ABOUT THIS TASK: What you return must be an exact copy of the lines in the listing below between the line holding "camera: 15 degrees left, 10 degrees down" and the line holding "green cake <171", inclusive, and nothing more.

DATA RECORDS:
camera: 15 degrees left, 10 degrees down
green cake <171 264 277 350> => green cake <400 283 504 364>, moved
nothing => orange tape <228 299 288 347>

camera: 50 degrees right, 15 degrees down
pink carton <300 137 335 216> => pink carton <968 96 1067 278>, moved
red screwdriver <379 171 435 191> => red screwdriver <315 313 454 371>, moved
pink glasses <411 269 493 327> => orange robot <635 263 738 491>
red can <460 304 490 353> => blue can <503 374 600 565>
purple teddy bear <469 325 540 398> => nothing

* * *

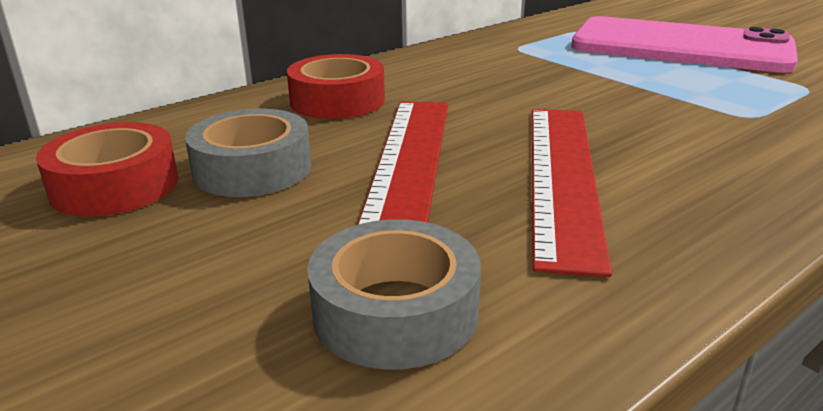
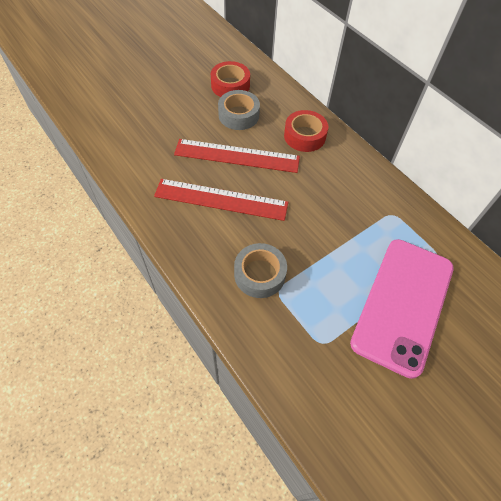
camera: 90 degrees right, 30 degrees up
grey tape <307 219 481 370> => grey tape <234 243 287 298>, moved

RESPONSE AREA:
camera: 15 degrees left, 10 degrees down
green cake <171 264 277 350> => green cake <400 283 504 364>, moved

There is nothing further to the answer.